Segment Open
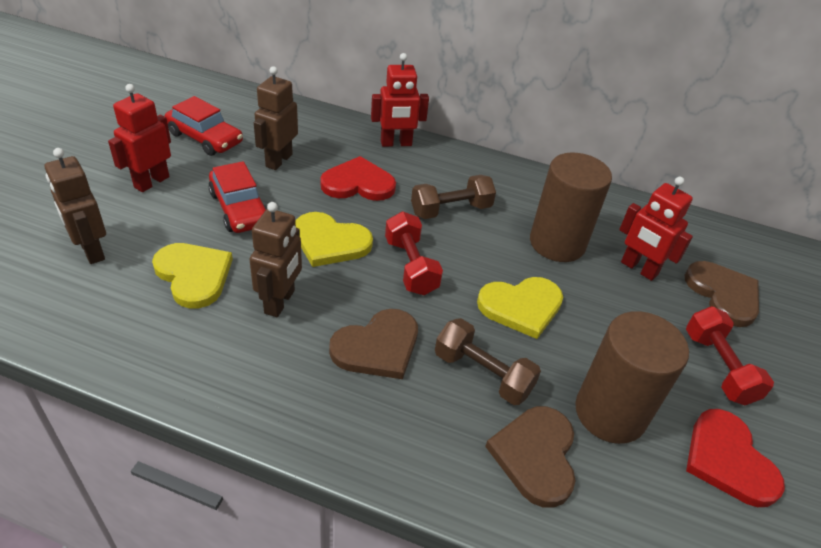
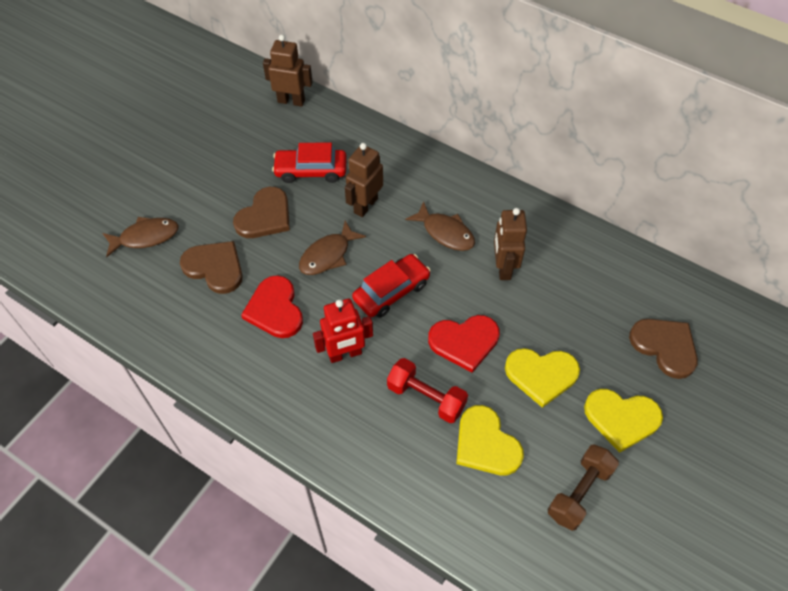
brown cylinder: 2 -> 0
brown dumbbell: 2 -> 1
brown fish: 0 -> 3
red dumbbell: 2 -> 1
red robot: 3 -> 1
Segment Closed
> Task goal:
Take the line that contains "brown dumbbell: 2 -> 1" and every line after it in the material above. Set those lines down exactly and nothing more.

> Result:
brown dumbbell: 2 -> 1
brown fish: 0 -> 3
red dumbbell: 2 -> 1
red robot: 3 -> 1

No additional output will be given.